- [The problem]
This exercise asks for every line of the material that includes the word "degrees".

- Opening Delimiter -

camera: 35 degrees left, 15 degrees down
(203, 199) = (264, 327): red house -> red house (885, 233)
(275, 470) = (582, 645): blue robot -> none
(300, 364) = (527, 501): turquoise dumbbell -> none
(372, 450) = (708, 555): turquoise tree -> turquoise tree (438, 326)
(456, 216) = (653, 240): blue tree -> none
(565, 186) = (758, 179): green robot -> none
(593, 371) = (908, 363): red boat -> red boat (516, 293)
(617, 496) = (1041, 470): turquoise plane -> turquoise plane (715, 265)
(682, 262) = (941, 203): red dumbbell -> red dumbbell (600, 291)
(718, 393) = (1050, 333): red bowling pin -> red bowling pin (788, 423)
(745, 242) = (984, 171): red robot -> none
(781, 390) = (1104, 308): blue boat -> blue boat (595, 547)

- Closing Delimiter -
- Opening Delimiter -

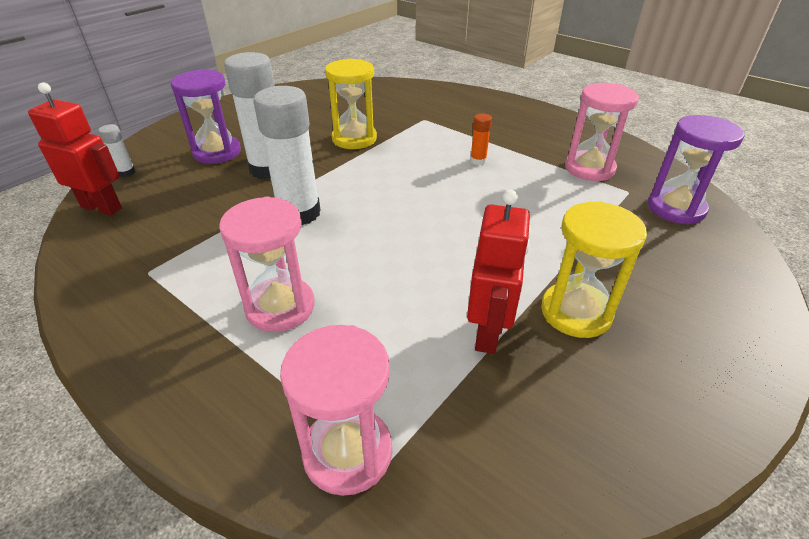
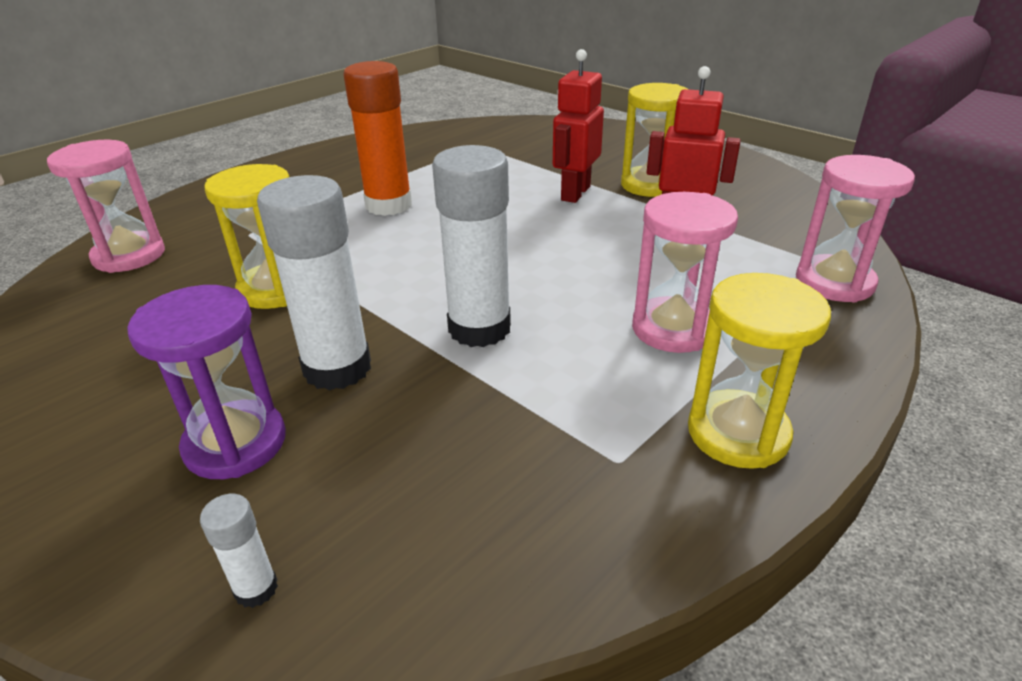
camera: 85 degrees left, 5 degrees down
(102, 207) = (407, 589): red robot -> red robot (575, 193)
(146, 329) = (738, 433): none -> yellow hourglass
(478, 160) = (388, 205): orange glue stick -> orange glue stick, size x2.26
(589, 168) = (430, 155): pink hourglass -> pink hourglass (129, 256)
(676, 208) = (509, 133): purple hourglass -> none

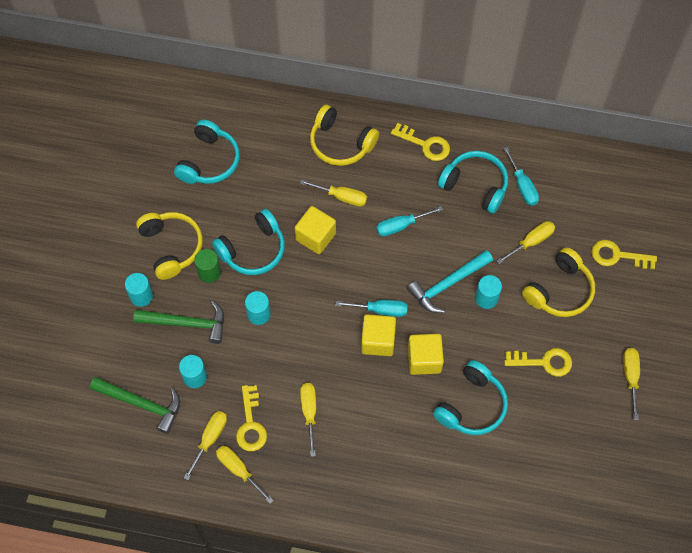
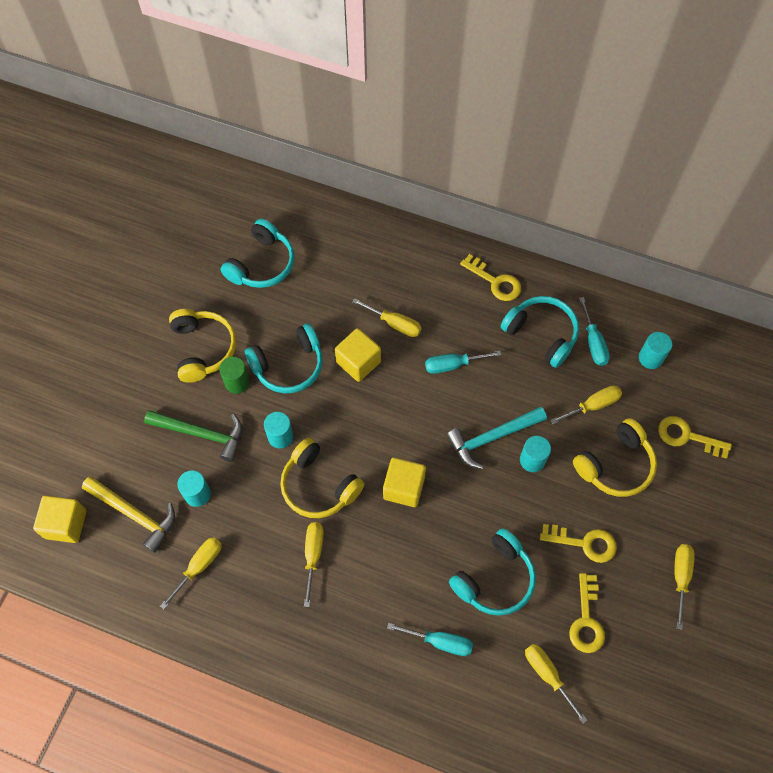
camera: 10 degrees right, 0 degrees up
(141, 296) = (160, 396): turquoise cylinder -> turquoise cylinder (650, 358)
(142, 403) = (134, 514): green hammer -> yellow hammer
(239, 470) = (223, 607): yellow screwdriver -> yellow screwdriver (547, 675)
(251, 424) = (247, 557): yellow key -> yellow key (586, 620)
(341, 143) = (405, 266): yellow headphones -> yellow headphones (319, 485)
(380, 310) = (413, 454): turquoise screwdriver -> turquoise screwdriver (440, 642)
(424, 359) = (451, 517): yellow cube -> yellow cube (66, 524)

- Closing Delimiter -

- [Task answer]
camera: 35 degrees left, 15 degrees down
camera: 85 degrees left, 5 degrees down
camera: 10 degrees right, 0 degrees up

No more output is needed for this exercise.